- _What the task requires_: After finding "gray trapezoid: (405, 156)" in the data, write out its line and all following lines without change, up to and including the last one. Leave out pictures.
[[ Available data, beginning ]]
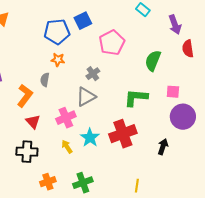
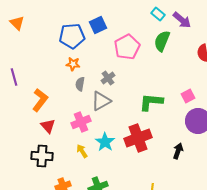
purple arrow: (175, 25) -> (182, 20), moved, turned -30
green semicircle: (153, 61) -> (162, 41), moved
gray semicircle: (45, 80) -> (80, 84), moved
pink square: (173, 92) -> (188, 96), turned -32

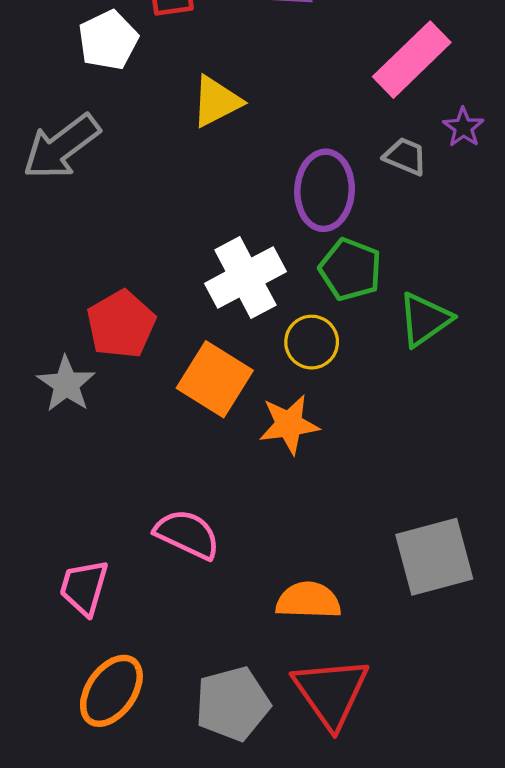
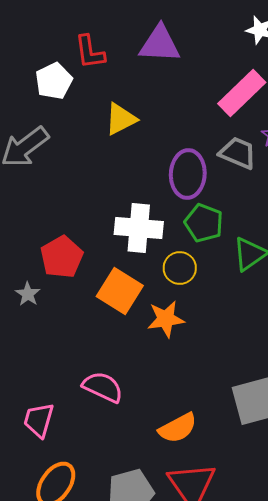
gray trapezoid: (405, 156) -> (238, 153), size x1.4
white cross: (245, 277) -> (139, 228), turned 33
gray star: (66, 384) -> (28, 294), size x0.7
orange semicircle: (308, 600) -> (178, 428), turned 150

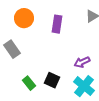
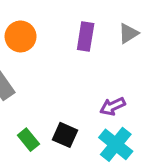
purple rectangle: (57, 24) -> (86, 36), moved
[[ Available data, end ]]
- _Task answer_:
gray trapezoid: (405, 156) -> (238, 153), size x1.4
white cross: (245, 277) -> (139, 228), turned 33
gray star: (66, 384) -> (28, 294), size x0.7
orange semicircle: (308, 600) -> (178, 428), turned 150

purple rectangle: (57, 24) -> (86, 36), moved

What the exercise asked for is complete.